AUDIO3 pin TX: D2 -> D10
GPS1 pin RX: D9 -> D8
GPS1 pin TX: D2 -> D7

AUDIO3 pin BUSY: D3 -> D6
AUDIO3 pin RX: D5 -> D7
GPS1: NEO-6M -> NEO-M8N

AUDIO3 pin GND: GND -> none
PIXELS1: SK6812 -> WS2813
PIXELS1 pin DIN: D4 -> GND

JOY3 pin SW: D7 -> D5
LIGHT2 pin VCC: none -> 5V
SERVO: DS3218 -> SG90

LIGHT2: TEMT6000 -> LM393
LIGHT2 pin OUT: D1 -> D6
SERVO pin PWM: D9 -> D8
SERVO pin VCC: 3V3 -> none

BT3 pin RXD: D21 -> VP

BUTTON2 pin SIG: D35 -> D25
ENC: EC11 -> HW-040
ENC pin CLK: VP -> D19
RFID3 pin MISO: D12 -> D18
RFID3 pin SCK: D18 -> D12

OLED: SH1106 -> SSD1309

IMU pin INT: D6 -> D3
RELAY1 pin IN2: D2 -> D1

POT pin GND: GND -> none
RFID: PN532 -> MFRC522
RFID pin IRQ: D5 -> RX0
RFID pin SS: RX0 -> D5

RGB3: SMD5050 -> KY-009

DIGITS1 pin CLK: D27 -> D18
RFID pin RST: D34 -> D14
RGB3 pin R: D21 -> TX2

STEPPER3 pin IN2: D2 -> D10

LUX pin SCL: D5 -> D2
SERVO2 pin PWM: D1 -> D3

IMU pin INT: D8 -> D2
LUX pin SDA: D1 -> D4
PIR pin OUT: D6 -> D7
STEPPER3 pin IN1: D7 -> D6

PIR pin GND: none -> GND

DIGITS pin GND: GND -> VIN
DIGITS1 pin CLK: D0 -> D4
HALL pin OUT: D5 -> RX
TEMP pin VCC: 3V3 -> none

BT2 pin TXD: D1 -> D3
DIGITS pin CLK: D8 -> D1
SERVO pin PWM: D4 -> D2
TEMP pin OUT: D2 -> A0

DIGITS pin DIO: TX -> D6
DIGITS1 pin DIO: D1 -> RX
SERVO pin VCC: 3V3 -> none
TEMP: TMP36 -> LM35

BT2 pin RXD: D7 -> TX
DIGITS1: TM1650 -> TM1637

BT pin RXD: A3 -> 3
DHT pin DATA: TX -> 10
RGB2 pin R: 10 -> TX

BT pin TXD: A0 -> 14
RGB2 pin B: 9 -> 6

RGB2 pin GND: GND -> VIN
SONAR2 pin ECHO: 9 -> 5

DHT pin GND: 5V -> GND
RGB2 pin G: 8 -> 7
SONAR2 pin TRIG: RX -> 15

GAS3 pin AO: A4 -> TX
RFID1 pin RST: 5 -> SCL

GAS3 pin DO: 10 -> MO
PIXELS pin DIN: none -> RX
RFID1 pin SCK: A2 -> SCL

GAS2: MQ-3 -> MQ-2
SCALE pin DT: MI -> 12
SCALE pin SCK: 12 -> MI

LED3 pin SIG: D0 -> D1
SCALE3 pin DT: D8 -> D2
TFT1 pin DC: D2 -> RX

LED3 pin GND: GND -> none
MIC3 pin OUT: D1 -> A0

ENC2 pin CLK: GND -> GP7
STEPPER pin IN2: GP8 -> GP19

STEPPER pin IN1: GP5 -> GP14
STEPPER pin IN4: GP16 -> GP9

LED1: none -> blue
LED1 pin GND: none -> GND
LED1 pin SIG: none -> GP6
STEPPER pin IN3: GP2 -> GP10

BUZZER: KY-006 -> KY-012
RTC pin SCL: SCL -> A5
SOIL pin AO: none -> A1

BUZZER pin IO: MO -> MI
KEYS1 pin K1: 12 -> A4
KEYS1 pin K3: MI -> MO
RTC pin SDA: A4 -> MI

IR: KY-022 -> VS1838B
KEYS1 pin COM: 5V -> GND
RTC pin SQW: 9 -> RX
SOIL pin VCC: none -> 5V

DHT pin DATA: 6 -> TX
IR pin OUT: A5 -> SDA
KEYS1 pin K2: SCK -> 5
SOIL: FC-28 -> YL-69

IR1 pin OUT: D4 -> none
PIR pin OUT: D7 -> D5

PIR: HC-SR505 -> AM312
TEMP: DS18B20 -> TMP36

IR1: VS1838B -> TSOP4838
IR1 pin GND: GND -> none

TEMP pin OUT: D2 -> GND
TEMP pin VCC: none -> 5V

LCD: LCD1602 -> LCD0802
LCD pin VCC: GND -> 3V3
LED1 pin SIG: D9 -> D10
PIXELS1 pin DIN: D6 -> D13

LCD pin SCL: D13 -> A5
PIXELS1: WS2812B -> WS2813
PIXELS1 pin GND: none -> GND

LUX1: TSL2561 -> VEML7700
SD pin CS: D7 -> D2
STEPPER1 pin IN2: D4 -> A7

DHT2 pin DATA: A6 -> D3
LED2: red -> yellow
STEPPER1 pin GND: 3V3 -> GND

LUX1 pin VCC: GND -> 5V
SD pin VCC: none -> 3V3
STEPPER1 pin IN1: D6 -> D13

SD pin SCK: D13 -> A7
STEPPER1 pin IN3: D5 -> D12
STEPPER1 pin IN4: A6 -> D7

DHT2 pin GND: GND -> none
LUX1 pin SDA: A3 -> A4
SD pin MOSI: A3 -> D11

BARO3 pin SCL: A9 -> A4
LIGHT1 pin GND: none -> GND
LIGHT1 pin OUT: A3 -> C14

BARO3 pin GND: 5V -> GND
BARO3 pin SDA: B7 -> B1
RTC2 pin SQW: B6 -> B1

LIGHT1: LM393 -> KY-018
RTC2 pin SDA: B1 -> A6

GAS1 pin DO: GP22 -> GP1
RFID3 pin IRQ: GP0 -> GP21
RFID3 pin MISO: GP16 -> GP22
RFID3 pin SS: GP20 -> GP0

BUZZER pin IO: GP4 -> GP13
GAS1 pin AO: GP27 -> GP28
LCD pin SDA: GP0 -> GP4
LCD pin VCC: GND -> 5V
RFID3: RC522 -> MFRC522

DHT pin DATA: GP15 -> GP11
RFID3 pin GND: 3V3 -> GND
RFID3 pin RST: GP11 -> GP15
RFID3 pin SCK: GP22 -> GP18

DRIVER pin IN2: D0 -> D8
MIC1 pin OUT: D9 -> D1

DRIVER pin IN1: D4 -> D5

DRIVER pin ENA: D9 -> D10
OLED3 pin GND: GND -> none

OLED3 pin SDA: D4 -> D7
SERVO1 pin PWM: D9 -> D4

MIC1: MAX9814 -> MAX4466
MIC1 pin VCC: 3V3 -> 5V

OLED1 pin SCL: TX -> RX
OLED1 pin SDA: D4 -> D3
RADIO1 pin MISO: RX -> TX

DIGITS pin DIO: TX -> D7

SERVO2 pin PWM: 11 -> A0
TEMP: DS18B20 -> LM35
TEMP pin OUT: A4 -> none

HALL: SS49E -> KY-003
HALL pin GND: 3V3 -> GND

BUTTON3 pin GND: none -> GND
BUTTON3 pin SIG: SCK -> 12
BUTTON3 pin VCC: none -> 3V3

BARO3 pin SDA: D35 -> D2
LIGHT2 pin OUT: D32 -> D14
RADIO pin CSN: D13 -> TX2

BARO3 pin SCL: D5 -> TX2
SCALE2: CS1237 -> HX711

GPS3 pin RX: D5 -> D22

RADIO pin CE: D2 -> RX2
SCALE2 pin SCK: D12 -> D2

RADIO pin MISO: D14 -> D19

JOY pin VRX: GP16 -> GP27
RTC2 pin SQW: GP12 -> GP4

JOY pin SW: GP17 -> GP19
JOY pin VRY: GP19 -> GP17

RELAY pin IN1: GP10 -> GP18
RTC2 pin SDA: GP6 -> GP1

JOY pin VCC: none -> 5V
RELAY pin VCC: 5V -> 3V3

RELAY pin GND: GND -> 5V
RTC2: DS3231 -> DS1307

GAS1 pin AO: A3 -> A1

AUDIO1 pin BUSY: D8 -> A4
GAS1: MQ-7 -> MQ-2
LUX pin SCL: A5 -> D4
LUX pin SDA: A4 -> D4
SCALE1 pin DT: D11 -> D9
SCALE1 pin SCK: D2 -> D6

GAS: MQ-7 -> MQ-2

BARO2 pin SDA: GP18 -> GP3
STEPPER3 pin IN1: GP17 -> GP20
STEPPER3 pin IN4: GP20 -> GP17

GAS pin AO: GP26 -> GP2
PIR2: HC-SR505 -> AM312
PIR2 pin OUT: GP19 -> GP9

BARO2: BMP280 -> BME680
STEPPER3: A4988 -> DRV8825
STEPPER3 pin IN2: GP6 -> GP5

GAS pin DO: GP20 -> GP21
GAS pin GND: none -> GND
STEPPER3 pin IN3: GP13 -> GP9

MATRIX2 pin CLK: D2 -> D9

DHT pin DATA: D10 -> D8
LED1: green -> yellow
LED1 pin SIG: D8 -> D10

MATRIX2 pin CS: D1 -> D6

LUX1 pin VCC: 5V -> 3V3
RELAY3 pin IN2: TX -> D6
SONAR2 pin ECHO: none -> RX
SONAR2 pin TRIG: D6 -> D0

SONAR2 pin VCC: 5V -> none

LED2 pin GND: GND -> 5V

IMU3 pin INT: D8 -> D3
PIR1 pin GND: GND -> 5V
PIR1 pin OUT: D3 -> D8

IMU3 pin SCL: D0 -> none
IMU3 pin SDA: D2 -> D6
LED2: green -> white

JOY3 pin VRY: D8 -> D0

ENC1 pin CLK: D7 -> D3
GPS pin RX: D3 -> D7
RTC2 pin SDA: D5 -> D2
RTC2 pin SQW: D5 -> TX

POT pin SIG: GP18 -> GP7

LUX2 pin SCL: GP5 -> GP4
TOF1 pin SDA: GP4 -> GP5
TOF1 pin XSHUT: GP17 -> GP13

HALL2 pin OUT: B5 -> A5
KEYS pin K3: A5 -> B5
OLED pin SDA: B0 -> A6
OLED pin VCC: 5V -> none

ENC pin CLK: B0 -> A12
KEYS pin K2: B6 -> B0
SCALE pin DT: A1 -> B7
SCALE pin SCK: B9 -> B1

===============

■ **Task prompt**: Starting at the line that contains "BUTTON3 pin SIG: SCK -> 12", copy each line exactly through the end of the listing above. Include that first line and the last one, and add nothing.

■ **Written response**:
BUTTON3 pin SIG: SCK -> 12
BUTTON3 pin VCC: none -> 3V3

BARO3 pin SDA: D35 -> D2
LIGHT2 pin OUT: D32 -> D14
RADIO pin CSN: D13 -> TX2

BARO3 pin SCL: D5 -> TX2
SCALE2: CS1237 -> HX711

GPS3 pin RX: D5 -> D22

RADIO pin CE: D2 -> RX2
SCALE2 pin SCK: D12 -> D2

RADIO pin MISO: D14 -> D19

JOY pin VRX: GP16 -> GP27
RTC2 pin SQW: GP12 -> GP4

JOY pin SW: GP17 -> GP19
JOY pin VRY: GP19 -> GP17

RELAY pin IN1: GP10 -> GP18
RTC2 pin SDA: GP6 -> GP1

JOY pin VCC: none -> 5V
RELAY pin VCC: 5V -> 3V3

RELAY pin GND: GND -> 5V
RTC2: DS3231 -> DS1307

GAS1 pin AO: A3 -> A1

AUDIO1 pin BUSY: D8 -> A4
GAS1: MQ-7 -> MQ-2
LUX pin SCL: A5 -> D4
LUX pin SDA: A4 -> D4
SCALE1 pin DT: D11 -> D9
SCALE1 pin SCK: D2 -> D6

GAS: MQ-7 -> MQ-2

BARO2 pin SDA: GP18 -> GP3
STEPPER3 pin IN1: GP17 -> GP20
STEPPER3 pin IN4: GP20 -> GP17

GAS pin AO: GP26 -> GP2
PIR2: HC-SR505 -> AM312
PIR2 pin OUT: GP19 -> GP9

BARO2: BMP280 -> BME680
STEPPER3: A4988 -> DRV8825
STEPPER3 pin IN2: GP6 -> GP5

GAS pin DO: GP20 -> GP21
GAS pin GND: none -> GND
STEPPER3 pin IN3: GP13 -> GP9

MATRIX2 pin CLK: D2 -> D9

DHT pin DATA: D10 -> D8
LED1: green -> yellow
LED1 pin SIG: D8 -> D10

MATRIX2 pin CS: D1 -> D6

LUX1 pin VCC: 5V -> 3V3
RELAY3 pin IN2: TX -> D6
SONAR2 pin ECHO: none -> RX
SONAR2 pin TRIG: D6 -> D0

SONAR2 pin VCC: 5V -> none

LED2 pin GND: GND -> 5V

IMU3 pin INT: D8 -> D3
PIR1 pin GND: GND -> 5V
PIR1 pin OUT: D3 -> D8

IMU3 pin SCL: D0 -> none
IMU3 pin SDA: D2 -> D6
LED2: green -> white

JOY3 pin VRY: D8 -> D0

ENC1 pin CLK: D7 -> D3
GPS pin RX: D3 -> D7
RTC2 pin SDA: D5 -> D2
RTC2 pin SQW: D5 -> TX

POT pin SIG: GP18 -> GP7

LUX2 pin SCL: GP5 -> GP4
TOF1 pin SDA: GP4 -> GP5
TOF1 pin XSHUT: GP17 -> GP13

HALL2 pin OUT: B5 -> A5
KEYS pin K3: A5 -> B5
OLED pin SDA: B0 -> A6
OLED pin VCC: 5V -> none

ENC pin CLK: B0 -> A12
KEYS pin K2: B6 -> B0
SCALE pin DT: A1 -> B7
SCALE pin SCK: B9 -> B1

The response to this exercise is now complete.